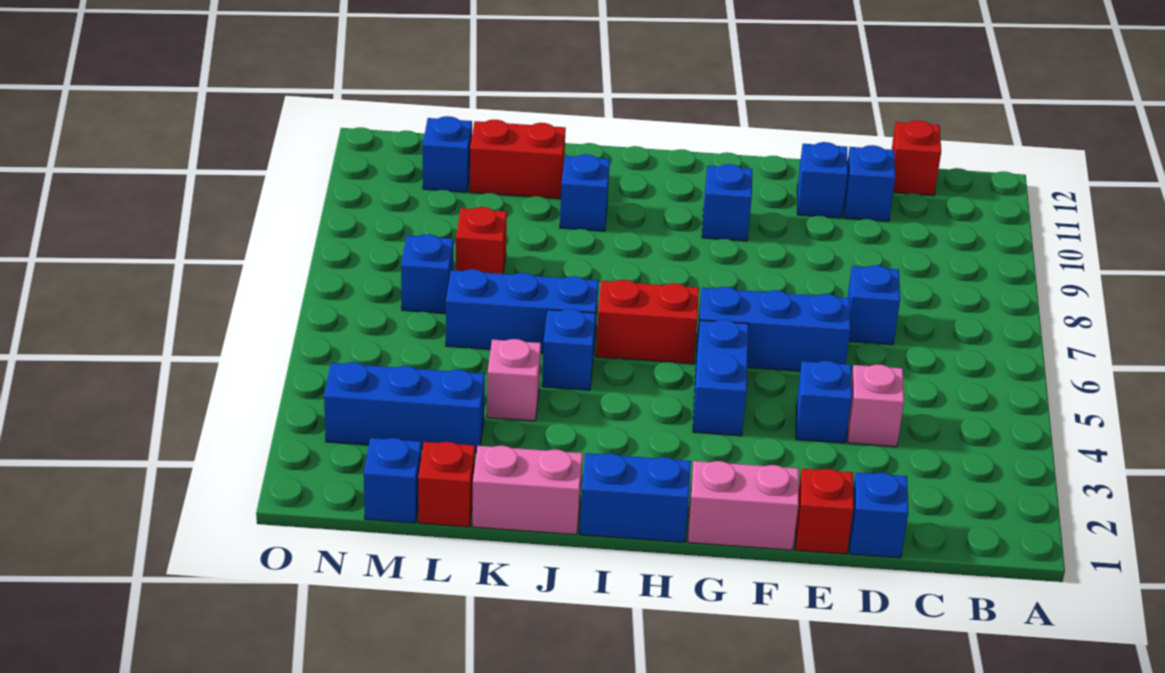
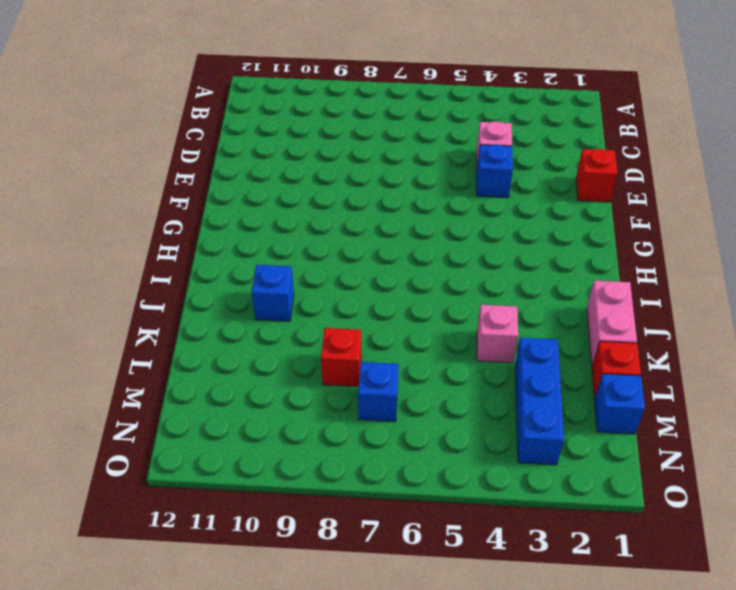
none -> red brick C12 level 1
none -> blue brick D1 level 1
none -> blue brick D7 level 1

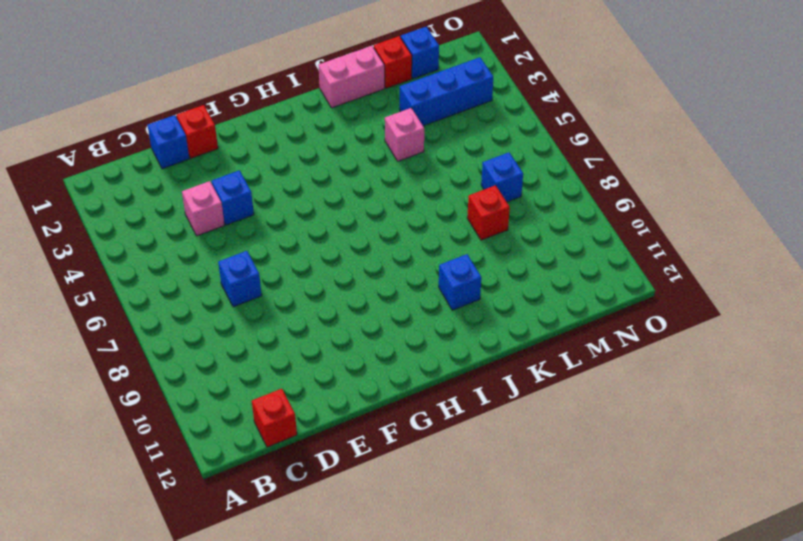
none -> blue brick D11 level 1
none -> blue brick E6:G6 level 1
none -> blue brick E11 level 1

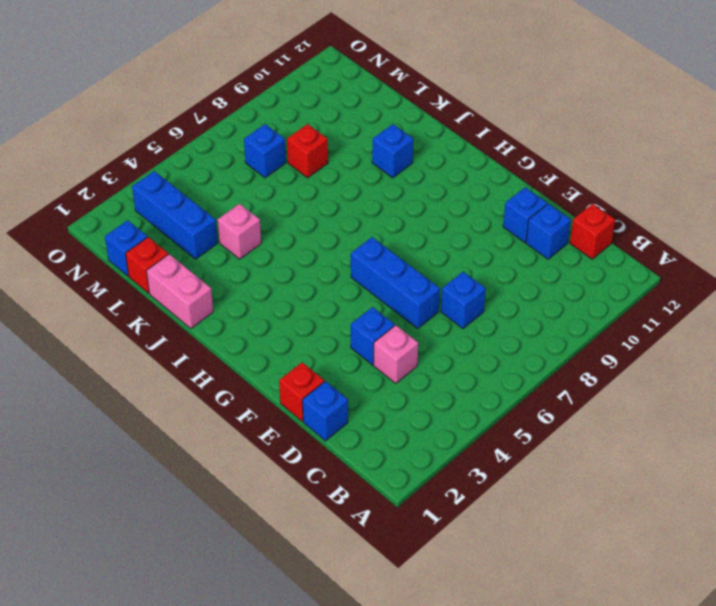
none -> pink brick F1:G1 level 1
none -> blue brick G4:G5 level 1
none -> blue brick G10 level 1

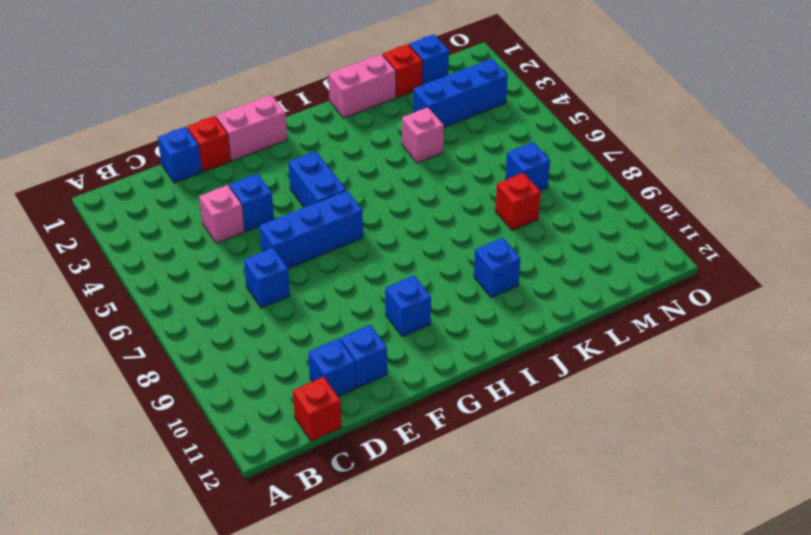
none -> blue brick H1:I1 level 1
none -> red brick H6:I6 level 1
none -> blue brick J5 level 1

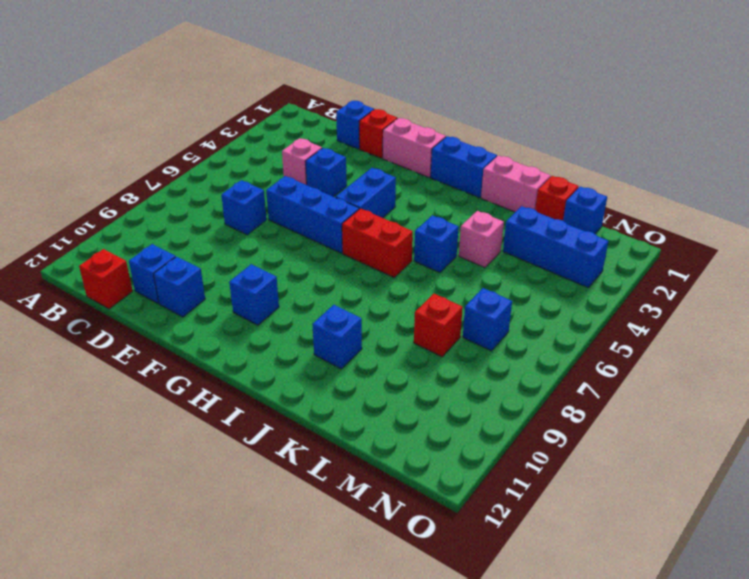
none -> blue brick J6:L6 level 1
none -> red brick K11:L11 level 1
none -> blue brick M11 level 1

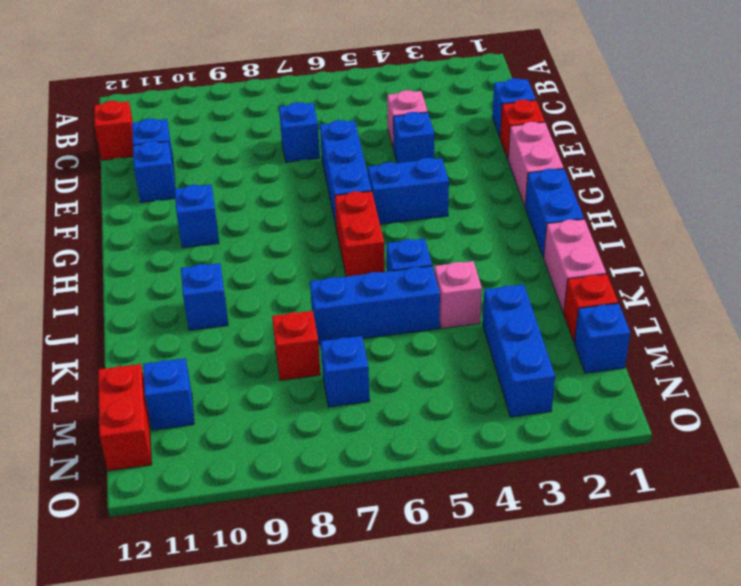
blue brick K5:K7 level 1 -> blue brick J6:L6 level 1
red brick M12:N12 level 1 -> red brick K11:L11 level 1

+-------+

Write out exactly the lines from the one containing "none -> red brick H6:I6 level 1" through the last line of the records above, both ends included, and leave out any pictures.

none -> red brick H6:I6 level 1
none -> blue brick J5 level 1

none -> blue brick J6:L6 level 1
none -> red brick K11:L11 level 1
none -> blue brick M11 level 1

blue brick K5:K7 level 1 -> blue brick J6:L6 level 1
red brick M12:N12 level 1 -> red brick K11:L11 level 1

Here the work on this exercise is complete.